## PROBLEM DETAILS
With pictures left out, retype exactly the lines from the one containing "TEMP2 pin OUT: D1 -> D5" through the final line of the entries.

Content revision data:
•••••

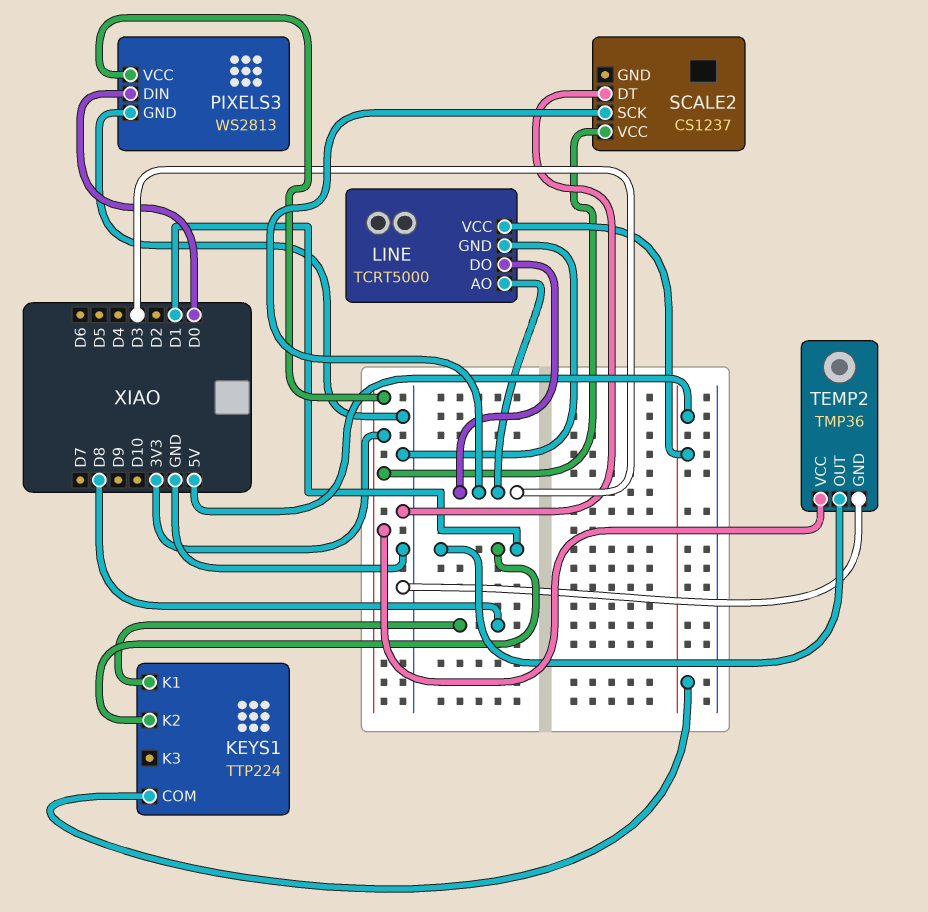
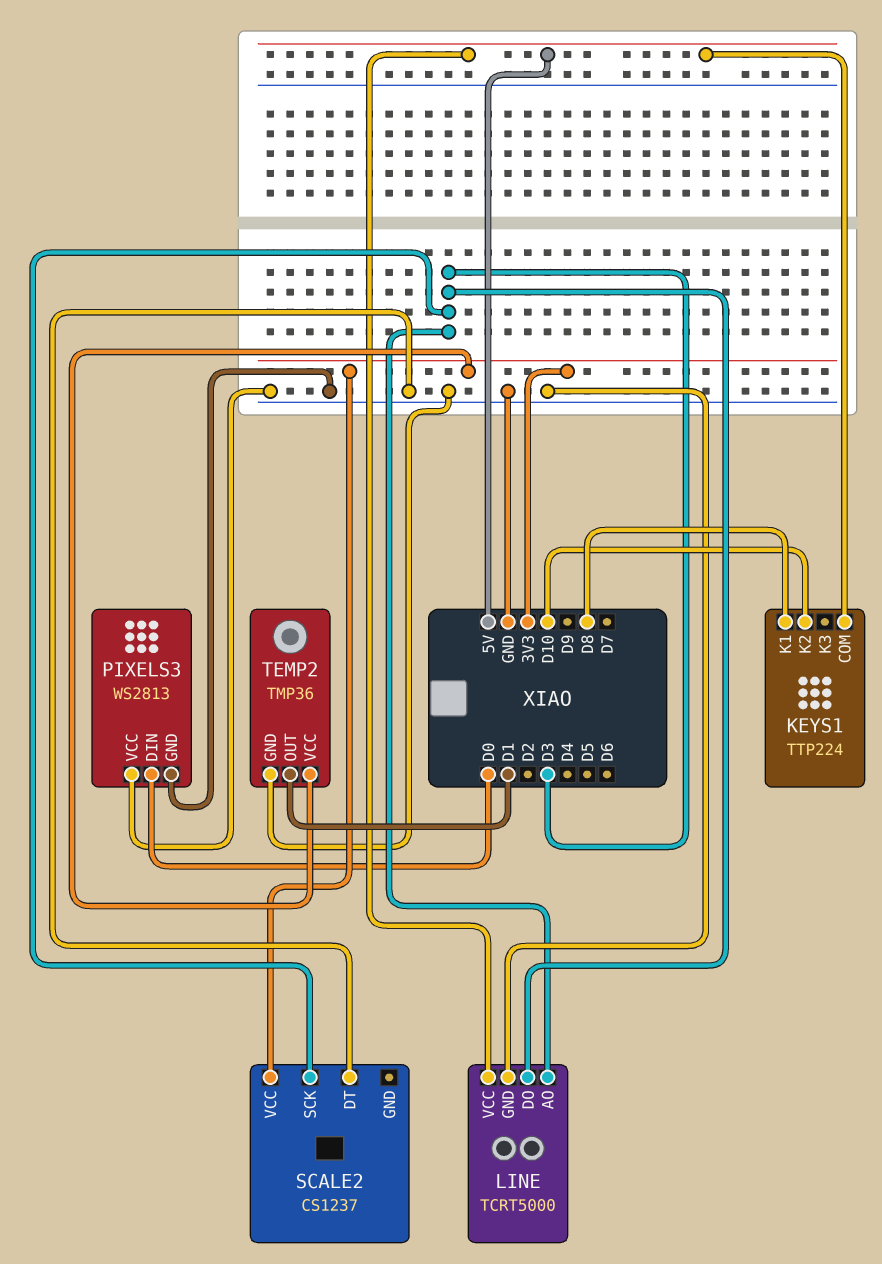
KEYS1 pin K2: D1 -> D10
PIXELS3 pin VCC: 3V3 -> GND

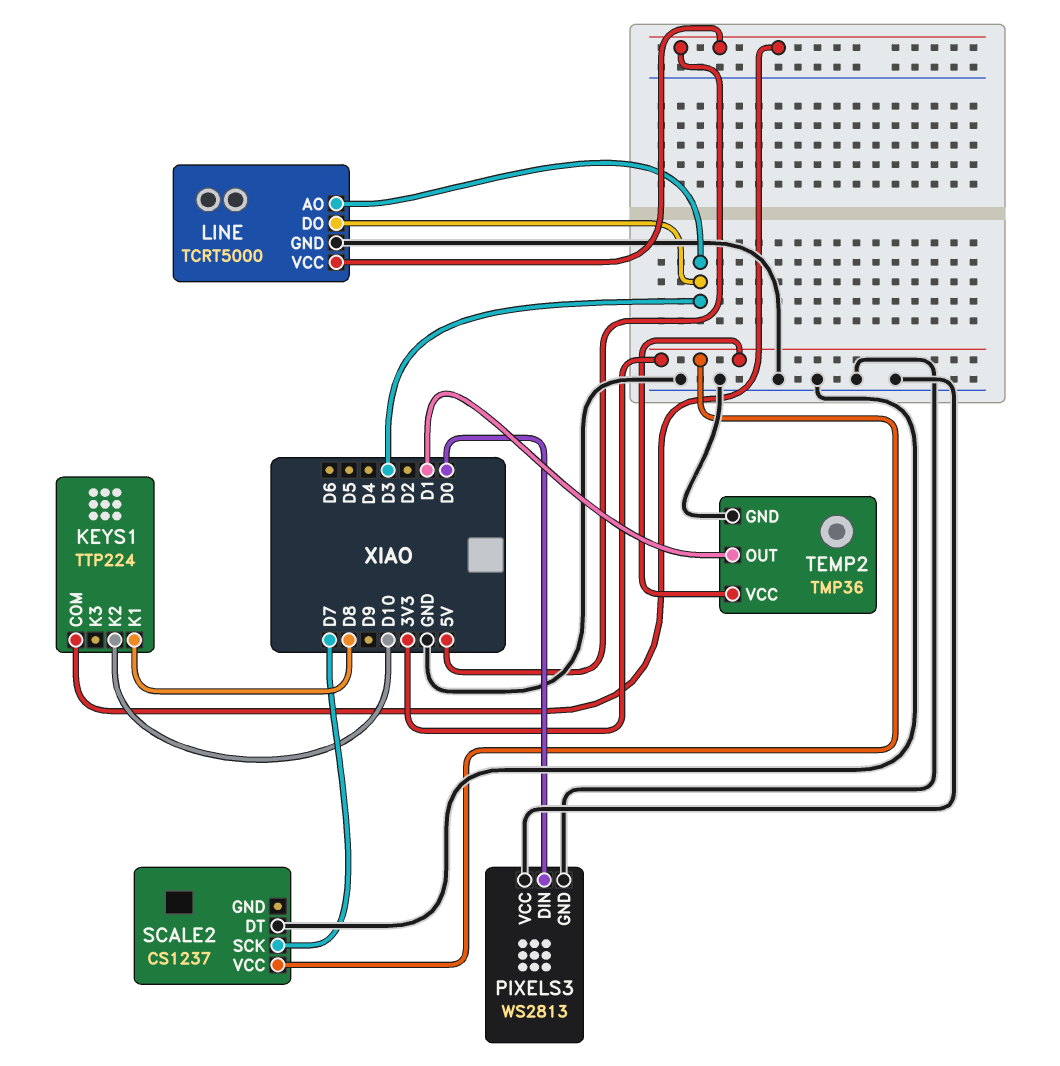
SCALE2 pin SCK: D3 -> D7

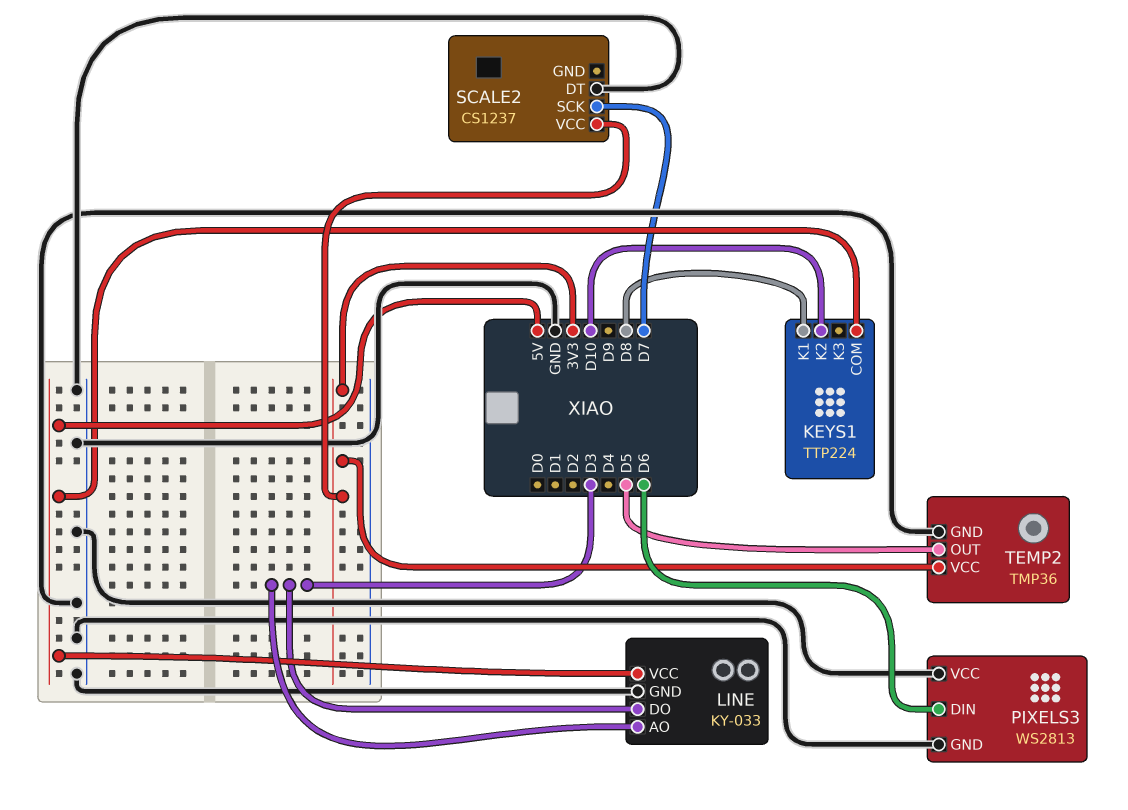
LINE: TCRT5000 -> KY-033
PIXELS3 pin DIN: D0 -> D6
TEMP2 pin OUT: D1 -> D5

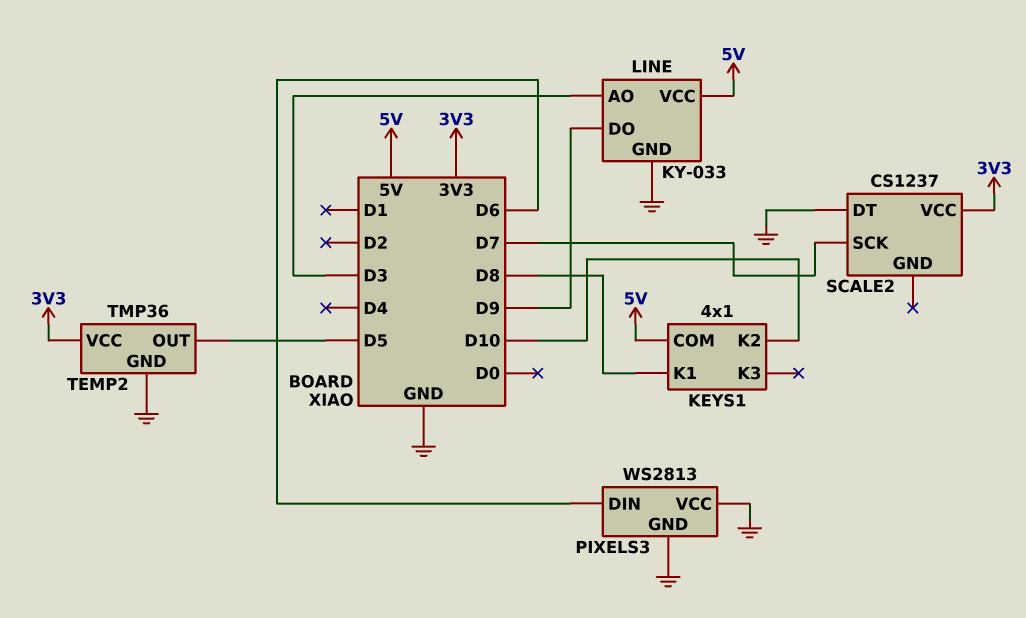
KEYS1: TTP224 -> 4x1
LINE pin DO: D3 -> D9

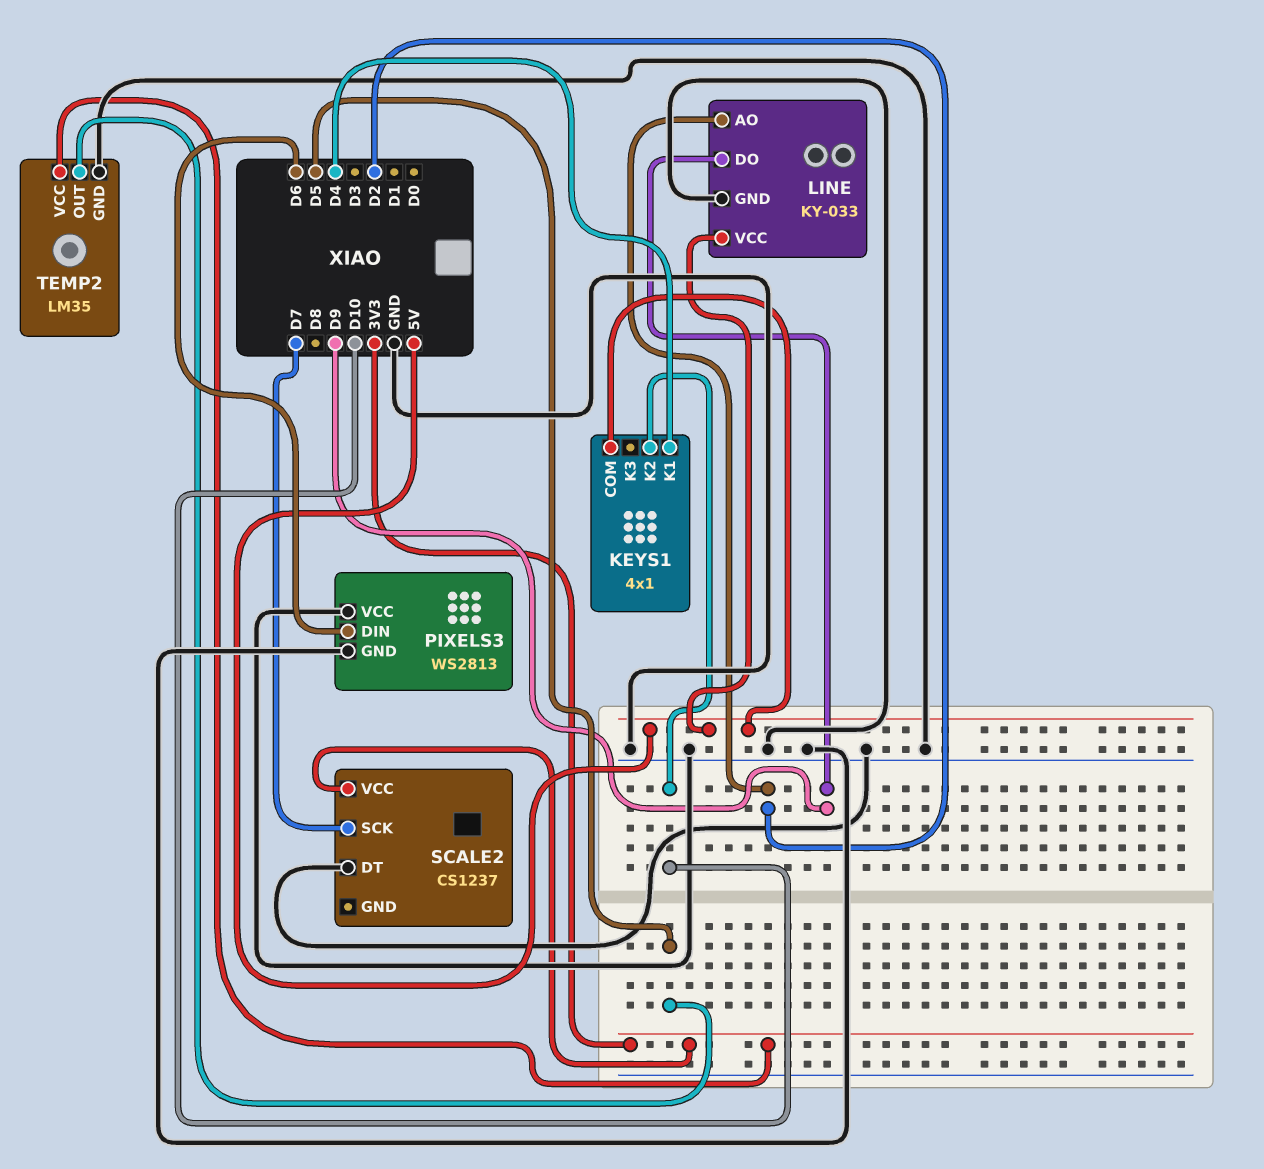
KEYS1 pin K1: D8 -> D4
LINE pin AO: D3 -> D2
TEMP2: TMP36 -> LM35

•••••

## YOUR RESPONSE
TEMP2 pin OUT: D1 -> D5

KEYS1: TTP224 -> 4x1
LINE pin DO: D3 -> D9

KEYS1 pin K1: D8 -> D4
LINE pin AO: D3 -> D2
TEMP2: TMP36 -> LM35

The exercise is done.